**Aim of the task:** Repeat the entries without change, omitting the pictures.

**Available records:**
+ + + + +

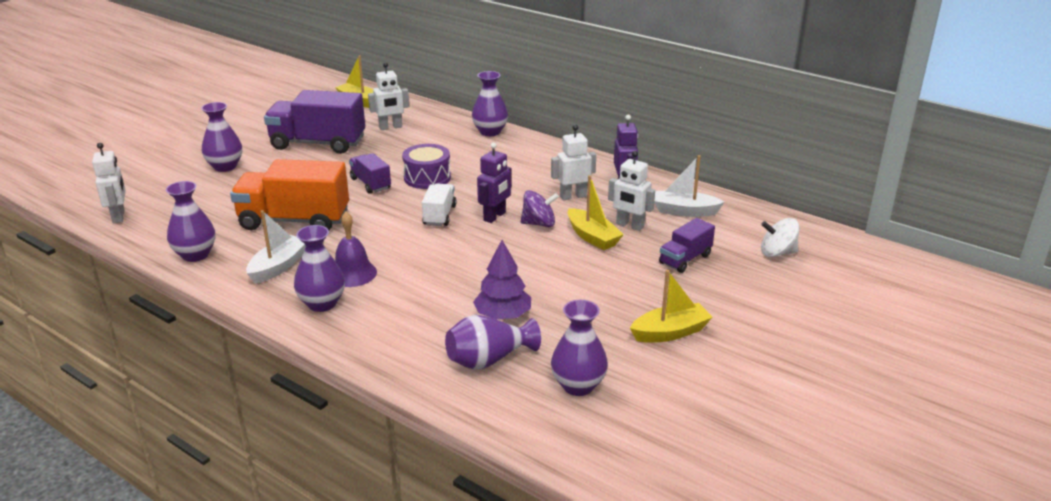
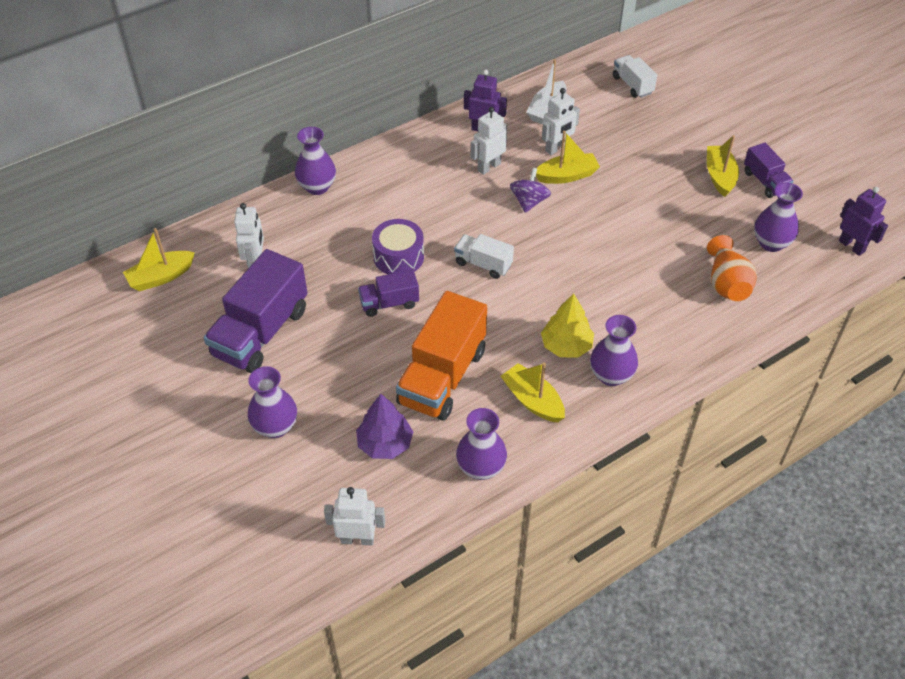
camera: 70 degrees left, 20 degrees up
white boat [246,210,306,284] -> yellow boat [501,363,565,423]
purple bell [335,212,377,287] -> yellow tree [541,293,594,357]
purple vase [445,315,541,370] -> orange vase [707,235,757,301]
purple tree [473,240,531,320] -> purple tree moved to [356,394,413,459]
purple robot [477,143,512,223] -> purple robot moved to [839,187,888,256]
white robot [551,125,596,200] -> white robot turned 45 degrees clockwise [471,107,507,175]
purple truck [659,218,715,273] -> purple truck moved to [744,143,793,198]
white spinning top [761,218,800,257] -> white truck [613,55,657,98]

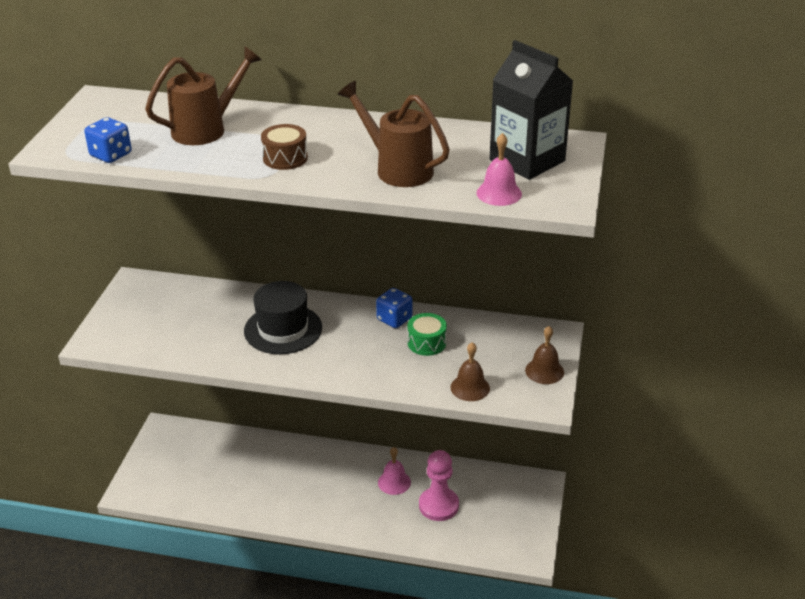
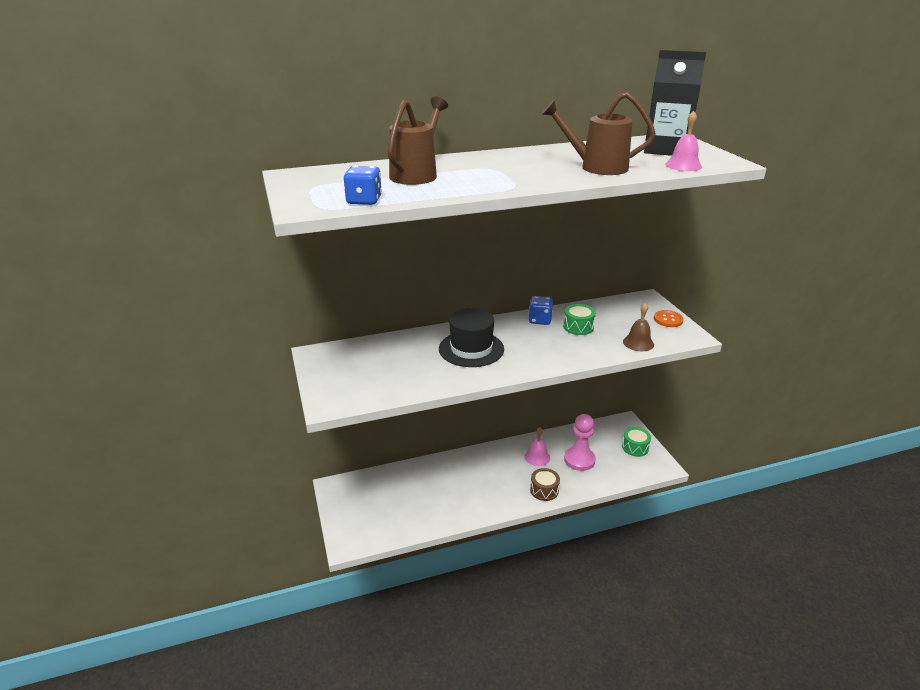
camera: 30 degrees left, 5 degrees down
brown drum [261,124,308,170] -> brown drum moved to [530,468,560,501]
brown bell [525,326,564,384] -> orange button [654,310,684,327]
none -> green drum [622,427,651,457]

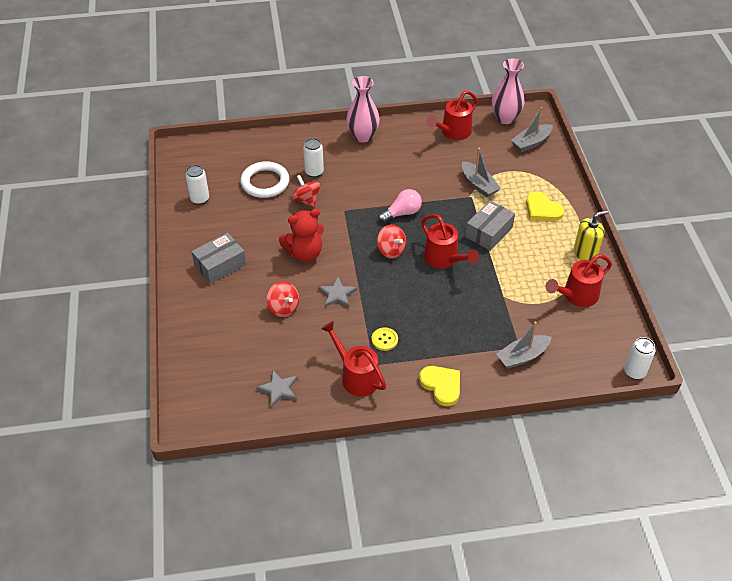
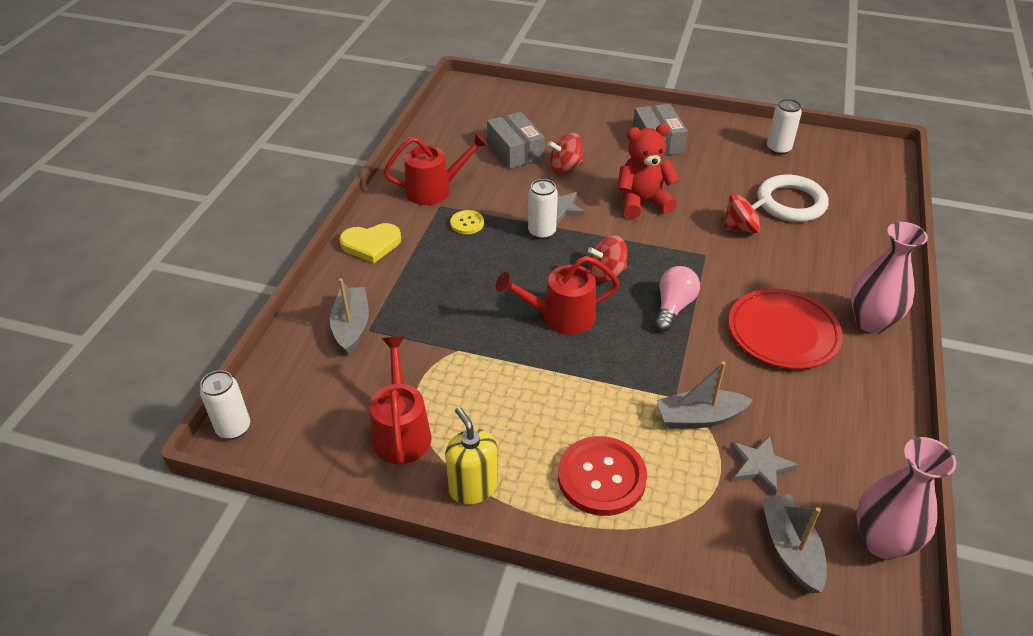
camera: 115 degrees right, 5 degrees down
grey star [256,370,297,407] -> grey star moved to [730,435,798,495]
red teddy bear [279,209,324,262] -> red teddy bear turned 75 degrees clockwise [617,124,679,218]
white can [303,138,324,177] -> white can moved to [528,179,558,239]
pink light bulb [378,189,422,223] -> pink light bulb turned 150 degrees counterclockwise [655,266,700,332]
red watering can [426,91,478,140] -> none
grey box [465,200,515,251] -> grey box moved to [487,112,545,169]
yellow heart [526,192,564,221] -> red button [558,436,647,516]
yellow soap dispenser [574,210,608,260] -> yellow soap dispenser turned 150 degrees clockwise [445,407,498,505]
none -> red plate [729,289,843,369]

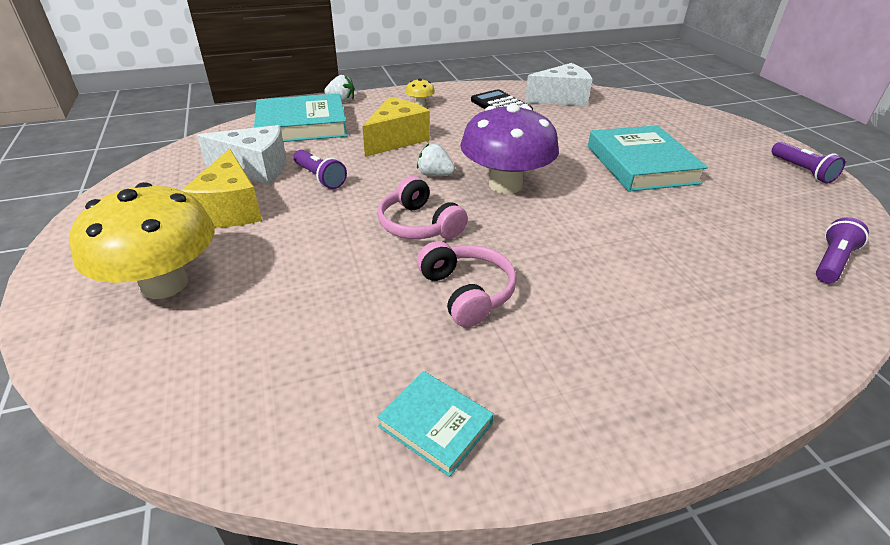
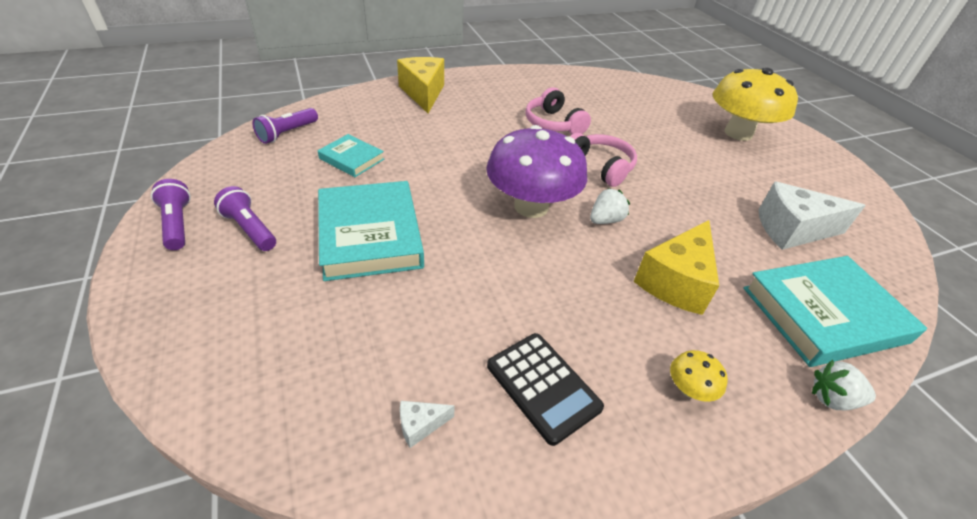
camera: 175 degrees right, 5 degrees up
yellow cheese [181,149,262,227] -> yellow cheese moved to [397,57,444,113]
purple flashlight [294,150,347,189] -> purple flashlight moved to [214,186,276,251]
turquoise book [377,371,494,477] -> turquoise book moved to [317,134,384,177]
white strawberry [417,143,455,176] -> white strawberry turned 60 degrees counterclockwise [590,188,630,224]
white cheese [525,63,593,106] -> white cheese [400,401,455,448], size x0.42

+ + + + +

**Answer for the task:**
camera: 70 degrees left, 20 degrees up
white boat [246,210,306,284] -> yellow boat [501,363,565,423]
purple bell [335,212,377,287] -> yellow tree [541,293,594,357]
purple vase [445,315,541,370] -> orange vase [707,235,757,301]
purple tree [473,240,531,320] -> purple tree moved to [356,394,413,459]
purple robot [477,143,512,223] -> purple robot moved to [839,187,888,256]
white robot [551,125,596,200] -> white robot turned 45 degrees clockwise [471,107,507,175]
purple truck [659,218,715,273] -> purple truck moved to [744,143,793,198]
white spinning top [761,218,800,257] -> white truck [613,55,657,98]

camera: 30 degrees left, 5 degrees down
brown drum [261,124,308,170] -> brown drum moved to [530,468,560,501]
brown bell [525,326,564,384] -> orange button [654,310,684,327]
none -> green drum [622,427,651,457]

camera: 115 degrees right, 5 degrees down
grey star [256,370,297,407] -> grey star moved to [730,435,798,495]
red teddy bear [279,209,324,262] -> red teddy bear turned 75 degrees clockwise [617,124,679,218]
white can [303,138,324,177] -> white can moved to [528,179,558,239]
pink light bulb [378,189,422,223] -> pink light bulb turned 150 degrees counterclockwise [655,266,700,332]
red watering can [426,91,478,140] -> none
grey box [465,200,515,251] -> grey box moved to [487,112,545,169]
yellow heart [526,192,564,221] -> red button [558,436,647,516]
yellow soap dispenser [574,210,608,260] -> yellow soap dispenser turned 150 degrees clockwise [445,407,498,505]
none -> red plate [729,289,843,369]

camera: 175 degrees right, 5 degrees up
yellow cheese [181,149,262,227] -> yellow cheese moved to [397,57,444,113]
purple flashlight [294,150,347,189] -> purple flashlight moved to [214,186,276,251]
turquoise book [377,371,494,477] -> turquoise book moved to [317,134,384,177]
white strawberry [417,143,455,176] -> white strawberry turned 60 degrees counterclockwise [590,188,630,224]
white cheese [525,63,593,106] -> white cheese [400,401,455,448], size x0.42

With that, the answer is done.